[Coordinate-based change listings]
:::::

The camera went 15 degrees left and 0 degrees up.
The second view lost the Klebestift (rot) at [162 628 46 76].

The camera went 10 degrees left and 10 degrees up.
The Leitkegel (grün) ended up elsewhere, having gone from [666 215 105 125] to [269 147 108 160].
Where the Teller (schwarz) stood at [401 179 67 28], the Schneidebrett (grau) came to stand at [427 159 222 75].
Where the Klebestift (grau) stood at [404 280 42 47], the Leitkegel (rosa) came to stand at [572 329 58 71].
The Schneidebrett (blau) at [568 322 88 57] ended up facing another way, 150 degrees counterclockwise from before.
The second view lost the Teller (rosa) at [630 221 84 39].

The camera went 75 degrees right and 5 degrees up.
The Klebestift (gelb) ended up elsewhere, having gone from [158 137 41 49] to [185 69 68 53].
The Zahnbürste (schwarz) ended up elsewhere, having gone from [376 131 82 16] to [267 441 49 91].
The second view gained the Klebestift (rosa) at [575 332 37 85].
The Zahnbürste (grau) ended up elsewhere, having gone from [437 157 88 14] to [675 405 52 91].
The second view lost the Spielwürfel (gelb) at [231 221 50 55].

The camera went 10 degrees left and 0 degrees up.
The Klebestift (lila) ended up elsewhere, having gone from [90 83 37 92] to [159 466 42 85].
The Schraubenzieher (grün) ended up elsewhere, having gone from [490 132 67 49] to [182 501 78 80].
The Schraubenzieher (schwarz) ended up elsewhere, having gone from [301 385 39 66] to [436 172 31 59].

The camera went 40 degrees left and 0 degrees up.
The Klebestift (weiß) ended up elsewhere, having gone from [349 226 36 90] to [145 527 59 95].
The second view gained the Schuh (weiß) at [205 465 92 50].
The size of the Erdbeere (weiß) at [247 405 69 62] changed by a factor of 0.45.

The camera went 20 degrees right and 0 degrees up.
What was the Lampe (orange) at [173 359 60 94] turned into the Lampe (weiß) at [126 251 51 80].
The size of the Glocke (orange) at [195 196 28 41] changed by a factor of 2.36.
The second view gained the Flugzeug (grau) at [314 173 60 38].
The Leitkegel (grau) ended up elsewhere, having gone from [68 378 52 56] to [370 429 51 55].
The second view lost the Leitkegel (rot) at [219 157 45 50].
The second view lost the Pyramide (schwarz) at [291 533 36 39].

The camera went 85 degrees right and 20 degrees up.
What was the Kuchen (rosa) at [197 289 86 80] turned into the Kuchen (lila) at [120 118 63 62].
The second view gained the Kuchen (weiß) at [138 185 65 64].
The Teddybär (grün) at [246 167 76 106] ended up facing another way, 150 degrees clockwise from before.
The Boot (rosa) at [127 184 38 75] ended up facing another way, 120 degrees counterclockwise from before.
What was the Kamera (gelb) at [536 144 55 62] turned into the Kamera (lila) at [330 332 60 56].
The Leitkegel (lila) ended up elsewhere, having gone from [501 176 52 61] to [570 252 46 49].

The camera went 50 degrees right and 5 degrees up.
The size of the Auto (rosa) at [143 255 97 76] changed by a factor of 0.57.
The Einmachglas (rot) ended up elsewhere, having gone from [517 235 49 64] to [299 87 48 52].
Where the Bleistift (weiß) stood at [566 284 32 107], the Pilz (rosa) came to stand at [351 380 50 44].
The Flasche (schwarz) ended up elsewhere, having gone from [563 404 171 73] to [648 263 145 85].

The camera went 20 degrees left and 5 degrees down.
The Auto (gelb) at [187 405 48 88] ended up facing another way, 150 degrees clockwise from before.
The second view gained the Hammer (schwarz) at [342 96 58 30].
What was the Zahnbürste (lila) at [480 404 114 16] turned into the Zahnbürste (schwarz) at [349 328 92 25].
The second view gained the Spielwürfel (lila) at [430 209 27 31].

:::::

**What is required:** All lines from the one with "Where the Bleistift" through the final line above are to be quoted exactly; quote no other line.

**Output of the exercise:**
Where the Bleistift (weiß) stood at [566 284 32 107], the Pilz (rosa) came to stand at [351 380 50 44].
The Flasche (schwarz) ended up elsewhere, having gone from [563 404 171 73] to [648 263 145 85].

The camera went 20 degrees left and 5 degrees down.
The Auto (gelb) at [187 405 48 88] ended up facing another way, 150 degrees clockwise from before.
The second view gained the Hammer (schwarz) at [342 96 58 30].
What was the Zahnbürste (lila) at [480 404 114 16] turned into the Zahnbürste (schwarz) at [349 328 92 25].
The second view gained the Spielwürfel (lila) at [430 209 27 31].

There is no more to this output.